# Work instruction
Each line below that includes the word "green" is to be reported.

------

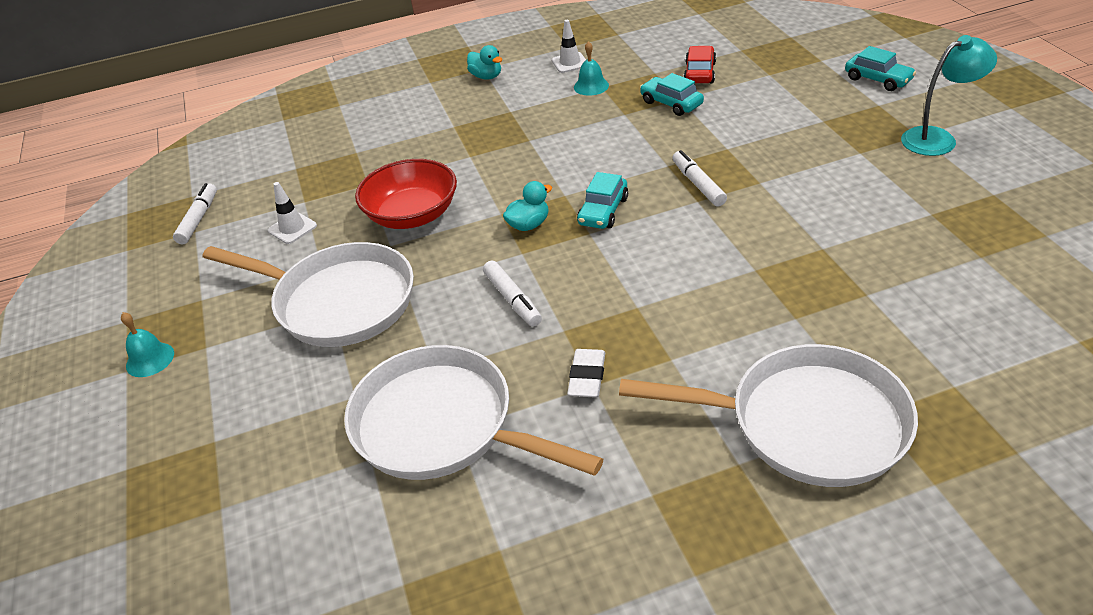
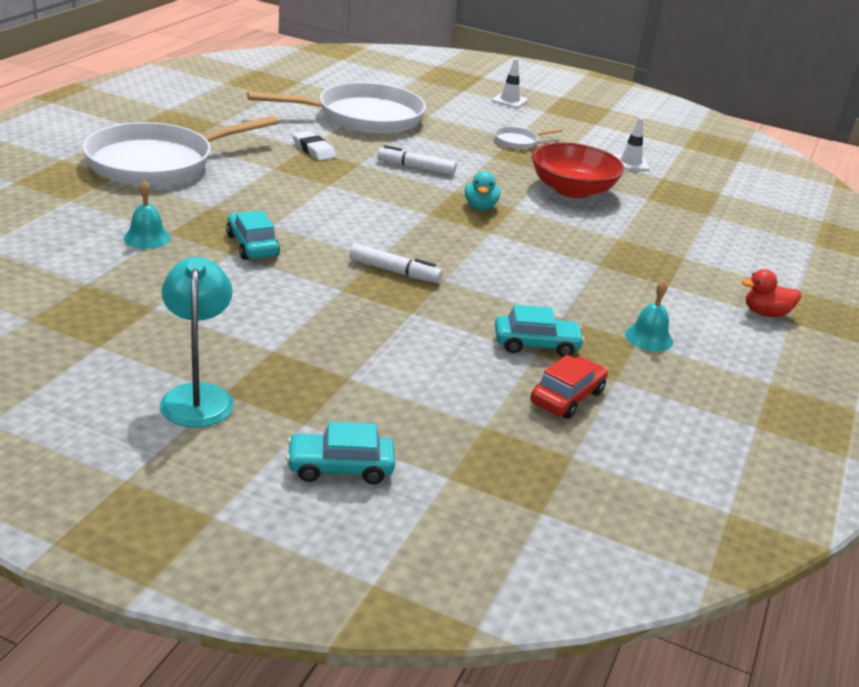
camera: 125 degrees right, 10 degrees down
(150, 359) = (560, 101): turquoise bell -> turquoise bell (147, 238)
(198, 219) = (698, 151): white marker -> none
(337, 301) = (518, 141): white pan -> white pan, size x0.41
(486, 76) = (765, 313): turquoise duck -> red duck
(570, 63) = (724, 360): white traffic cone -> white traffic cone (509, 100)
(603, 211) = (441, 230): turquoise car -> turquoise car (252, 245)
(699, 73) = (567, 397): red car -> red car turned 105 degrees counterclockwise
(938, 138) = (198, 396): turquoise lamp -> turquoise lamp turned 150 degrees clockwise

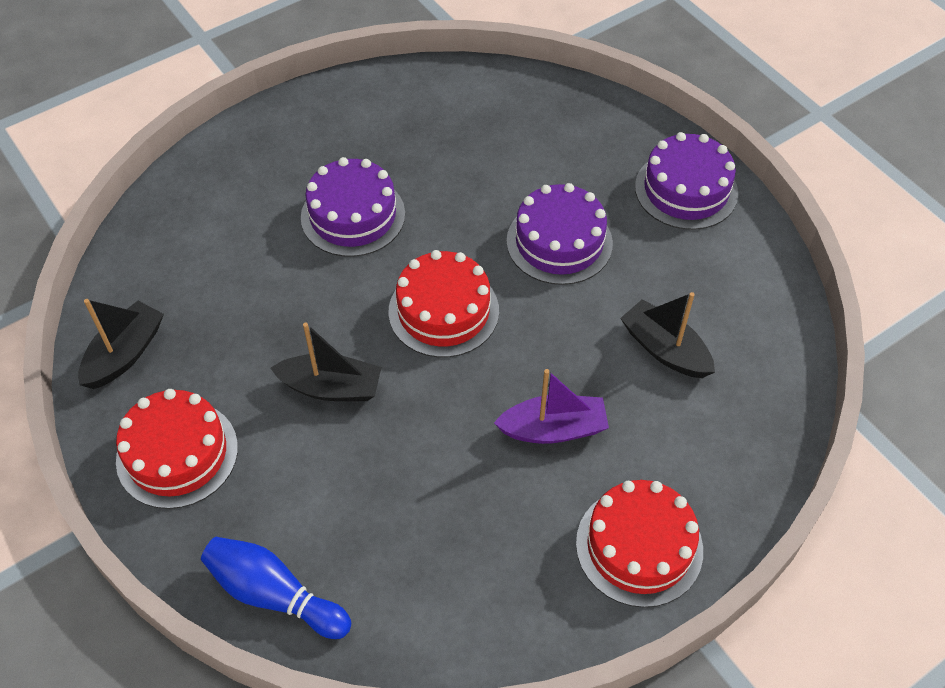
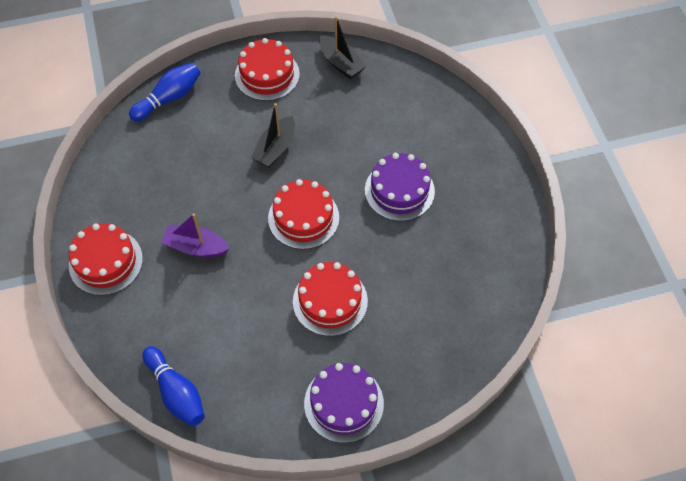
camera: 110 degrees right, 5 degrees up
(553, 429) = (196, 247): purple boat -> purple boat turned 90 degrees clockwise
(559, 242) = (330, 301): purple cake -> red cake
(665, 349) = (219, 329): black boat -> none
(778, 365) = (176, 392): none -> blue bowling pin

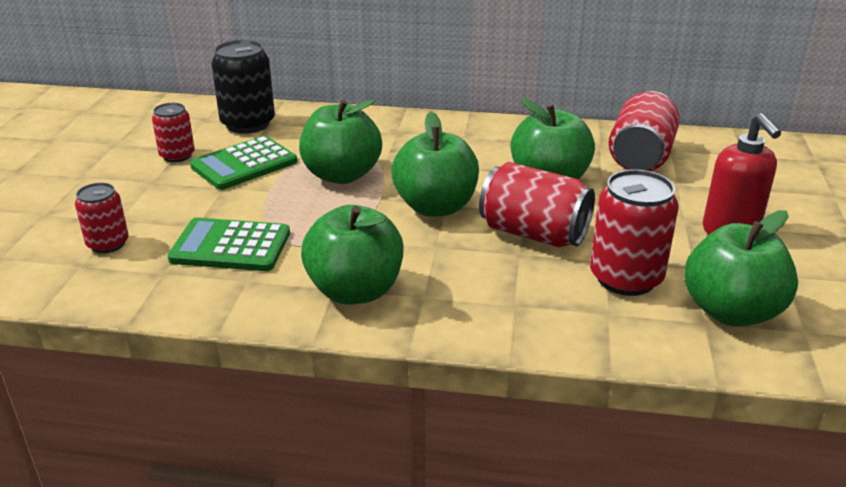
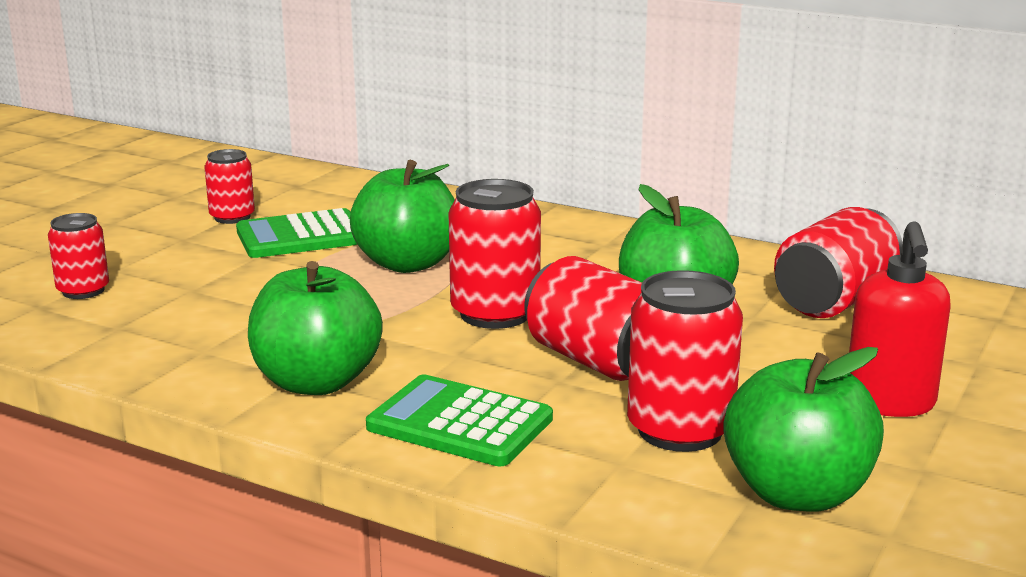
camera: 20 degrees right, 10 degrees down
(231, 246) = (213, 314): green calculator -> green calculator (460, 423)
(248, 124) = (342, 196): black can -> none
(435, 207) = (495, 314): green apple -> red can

------

# Exercise result
(231, 246) = (213, 314): green calculator -> green calculator (460, 423)
(435, 207) = (495, 314): green apple -> red can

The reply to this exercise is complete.